Task goal:
Nothing but the lines below from the one that contains "grey marker: 3 -> 4" through the one that contains "purple traffic cone: 4 -> 1" should be retyped, exactly and including both ends. Do not include pictures.

======== Source data

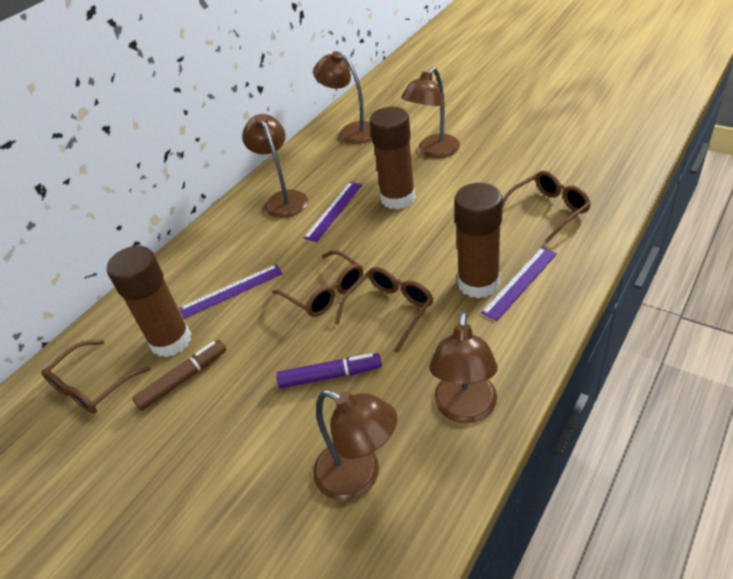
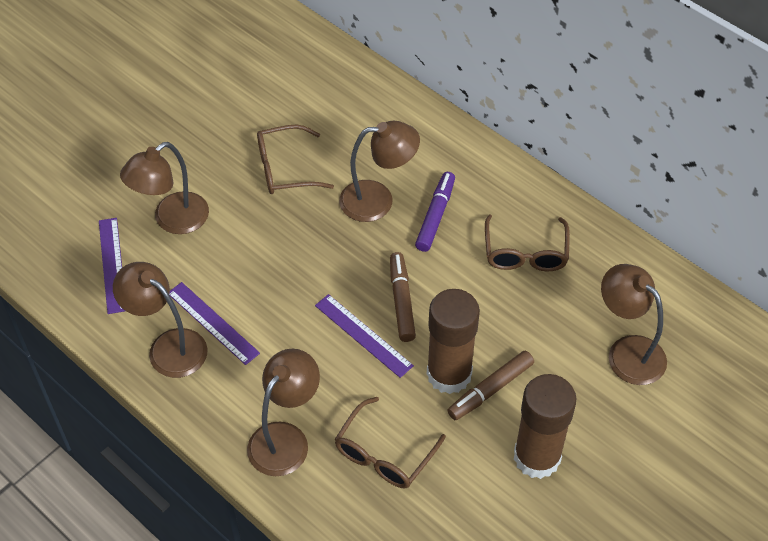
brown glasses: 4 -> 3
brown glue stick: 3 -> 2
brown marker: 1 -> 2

================
======== Source data

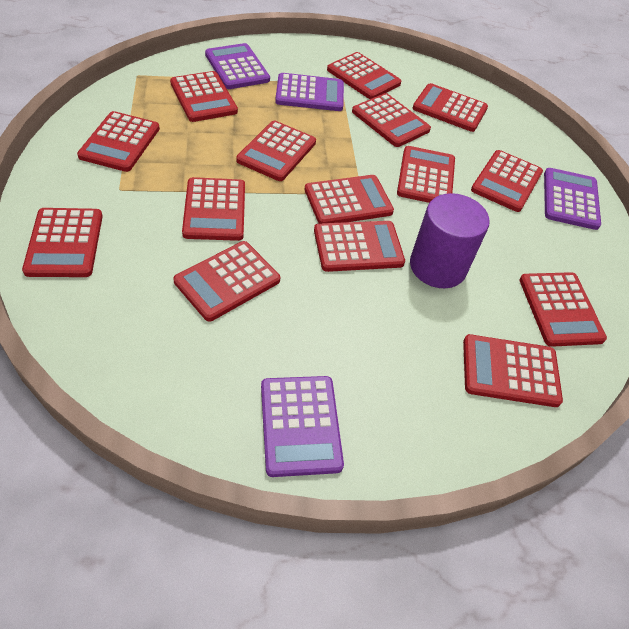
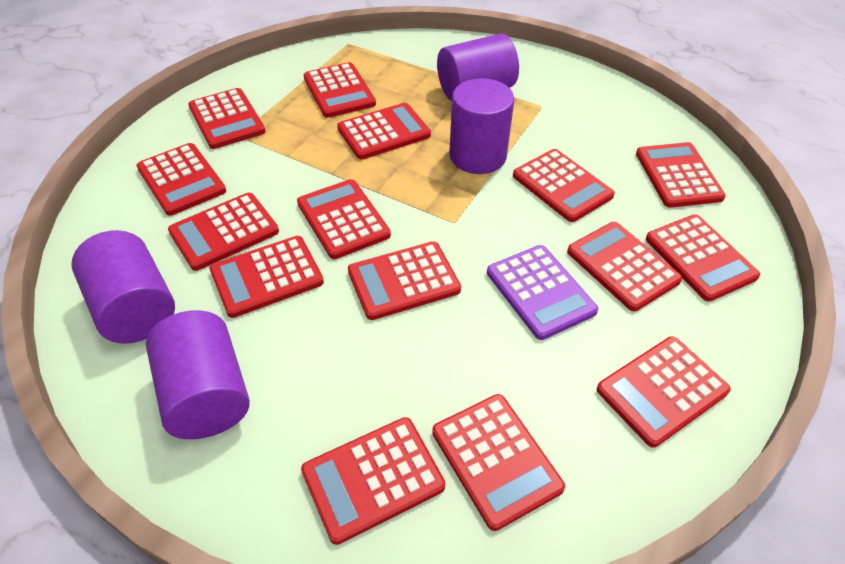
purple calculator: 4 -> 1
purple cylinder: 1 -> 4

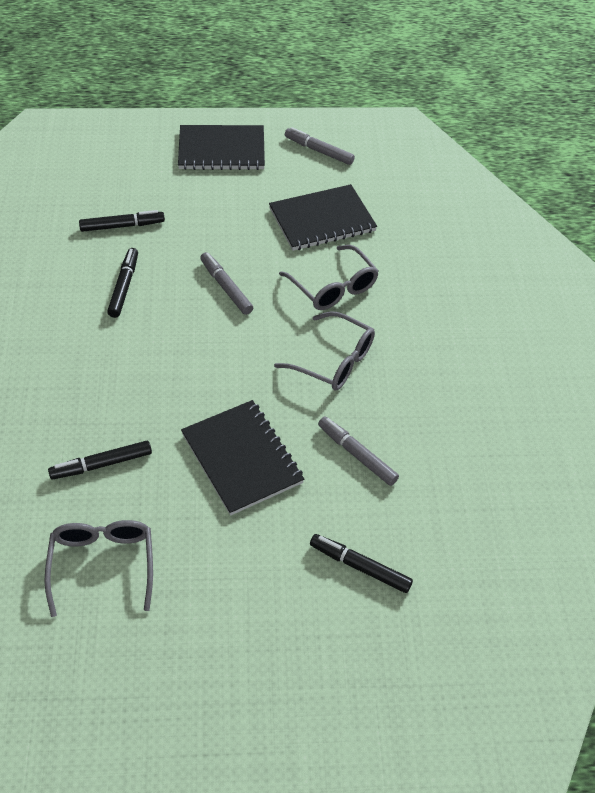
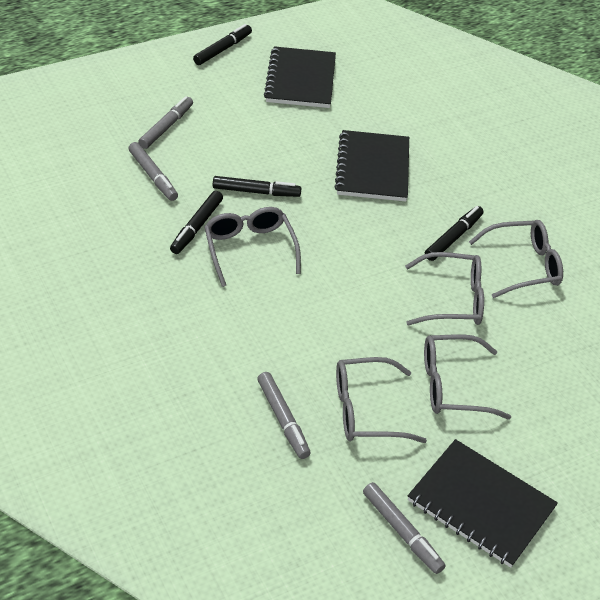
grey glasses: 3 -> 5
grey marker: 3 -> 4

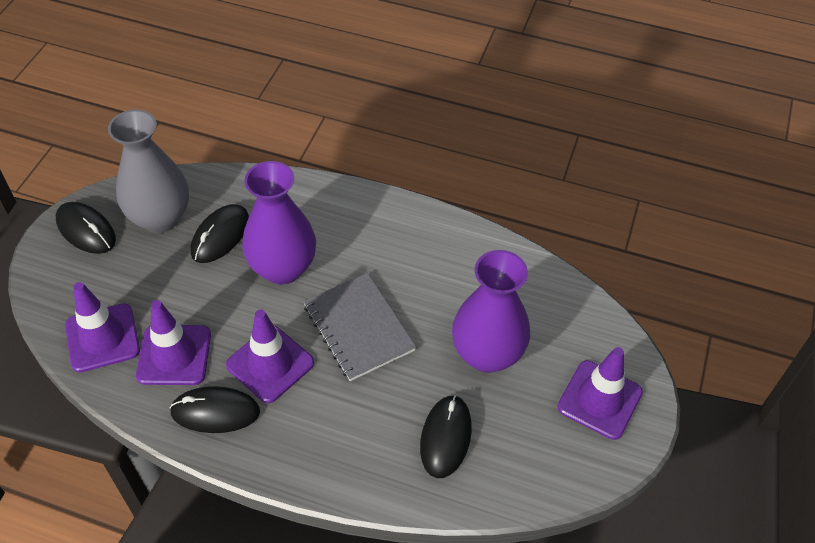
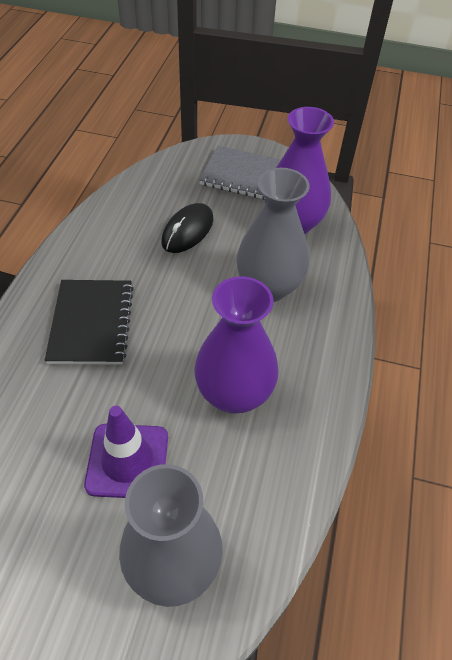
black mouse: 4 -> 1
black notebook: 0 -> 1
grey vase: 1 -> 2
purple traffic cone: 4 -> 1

================

Answer area:
grey marker: 3 -> 4

black mouse: 4 -> 1
black notebook: 0 -> 1
grey vase: 1 -> 2
purple traffic cone: 4 -> 1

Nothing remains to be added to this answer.